─── Data shown ───
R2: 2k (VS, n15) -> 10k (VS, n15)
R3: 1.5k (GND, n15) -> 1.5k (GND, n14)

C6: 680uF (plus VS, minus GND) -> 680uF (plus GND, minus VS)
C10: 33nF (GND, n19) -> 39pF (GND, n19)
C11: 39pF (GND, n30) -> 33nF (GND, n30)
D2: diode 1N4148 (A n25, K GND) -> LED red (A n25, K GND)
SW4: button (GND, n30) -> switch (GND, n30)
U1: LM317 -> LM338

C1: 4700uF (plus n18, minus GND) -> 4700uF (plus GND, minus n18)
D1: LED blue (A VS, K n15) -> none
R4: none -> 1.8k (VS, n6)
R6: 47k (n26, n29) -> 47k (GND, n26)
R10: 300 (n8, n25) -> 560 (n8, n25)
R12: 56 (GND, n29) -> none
───
─── Data shown ───
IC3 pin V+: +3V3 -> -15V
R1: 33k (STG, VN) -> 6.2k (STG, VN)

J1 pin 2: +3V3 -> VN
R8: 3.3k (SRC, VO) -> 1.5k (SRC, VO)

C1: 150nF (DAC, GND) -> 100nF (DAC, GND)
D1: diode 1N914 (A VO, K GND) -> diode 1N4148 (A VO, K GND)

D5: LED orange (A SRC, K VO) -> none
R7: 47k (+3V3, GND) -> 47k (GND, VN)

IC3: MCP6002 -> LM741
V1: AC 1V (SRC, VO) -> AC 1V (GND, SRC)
───
What is expected:
Scan the material above for the word "diode", and copy every line in which it is found.

Solution for this task:
D2: diode 1N4148 (A n25, K GND) -> LED red (A n25, K GND)
D1: diode 1N914 (A VO, K GND) -> diode 1N4148 (A VO, K GND)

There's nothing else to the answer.